# Your goal:
Below are records to transcribe exactly, without their pictures.

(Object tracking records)
============================================================
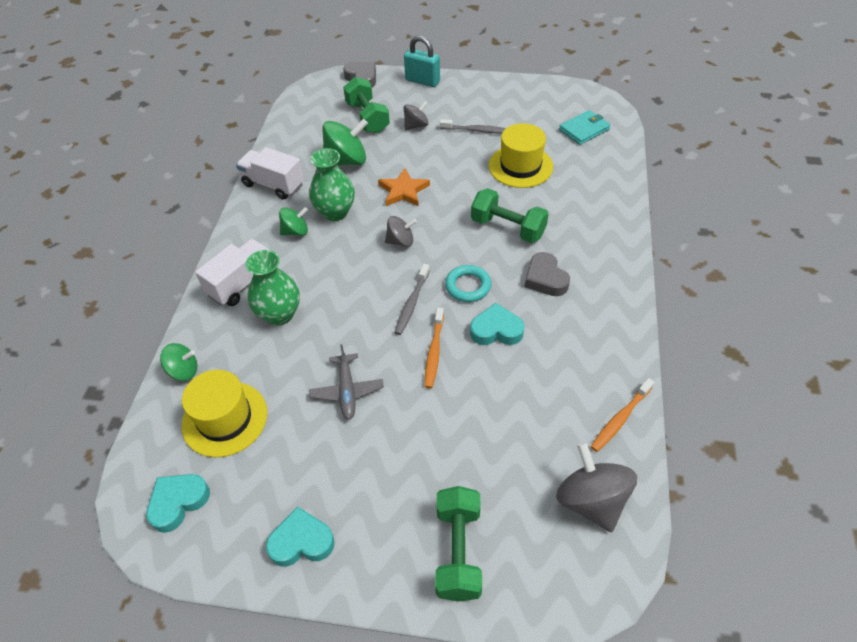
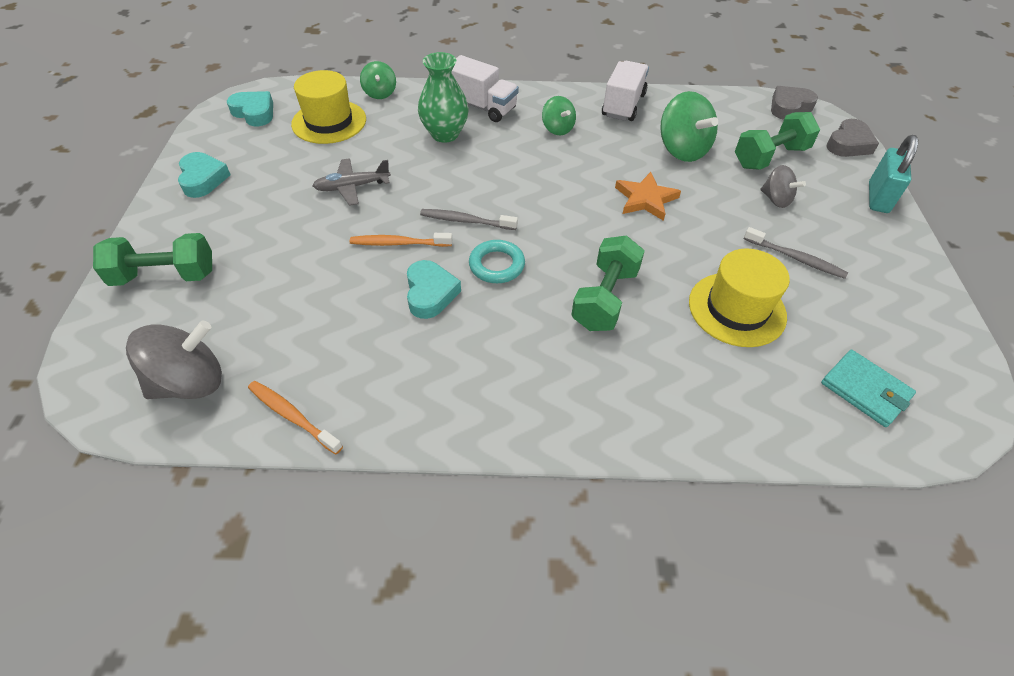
camera: 80 degrees right, 0 degrees up
green vase [309,148,355,221] -> none
grey spinning top [385,216,417,247] -> none
grey toothbrush [440,119,506,134] -> grey toothbrush turned 60 degrees counterclockwise [744,227,848,279]
grey heart [525,252,570,296] -> grey heart moved to [771,86,818,120]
============================================================
# Solution to this exercise:
camera: 80 degrees right, 0 degrees up
green vase [309,148,355,221] -> none
grey spinning top [385,216,417,247] -> none
grey toothbrush [440,119,506,134] -> grey toothbrush turned 60 degrees counterclockwise [744,227,848,279]
grey heart [525,252,570,296] -> grey heart moved to [771,86,818,120]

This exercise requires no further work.